### EXERCISE GOAL
Among the records below, find the lines that hold the word "none" and report how many there are, with no other words.

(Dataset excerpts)
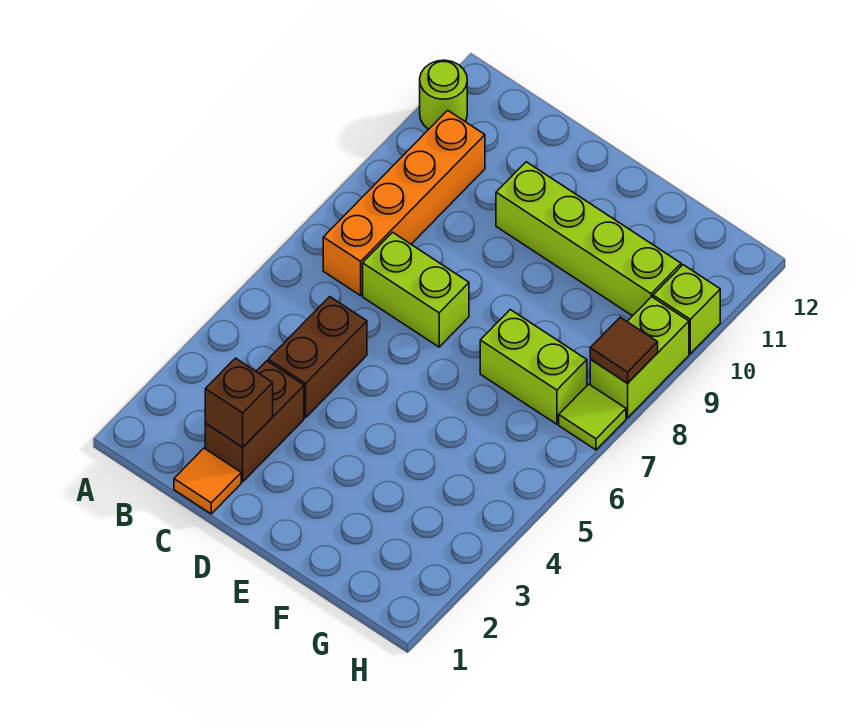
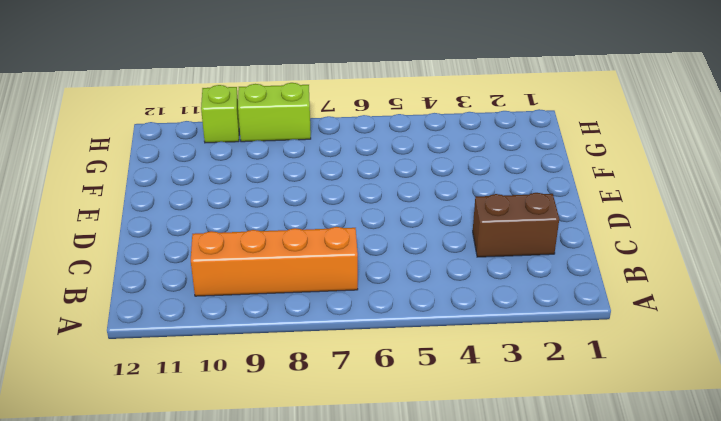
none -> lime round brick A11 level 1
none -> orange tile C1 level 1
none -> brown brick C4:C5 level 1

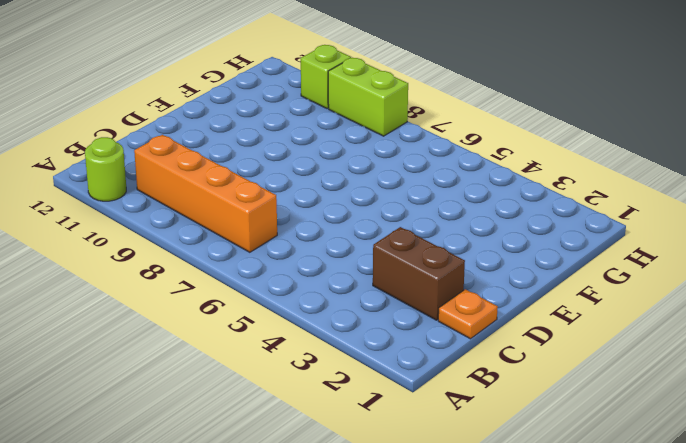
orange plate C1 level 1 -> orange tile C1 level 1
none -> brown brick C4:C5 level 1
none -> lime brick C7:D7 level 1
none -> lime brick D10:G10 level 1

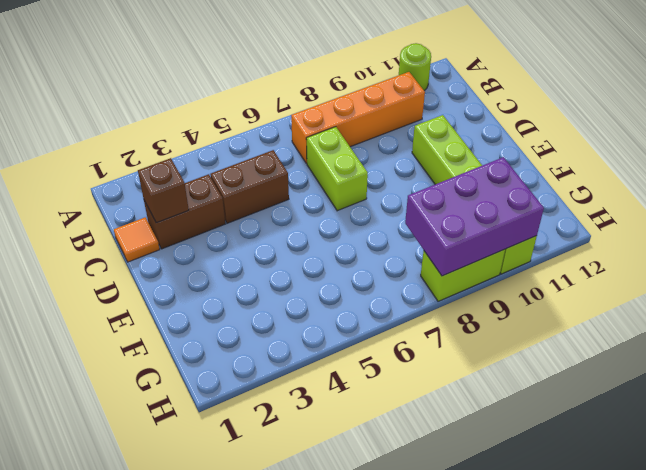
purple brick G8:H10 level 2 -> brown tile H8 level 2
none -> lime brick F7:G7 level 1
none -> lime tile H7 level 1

### ANSWER TO THIS TASK
8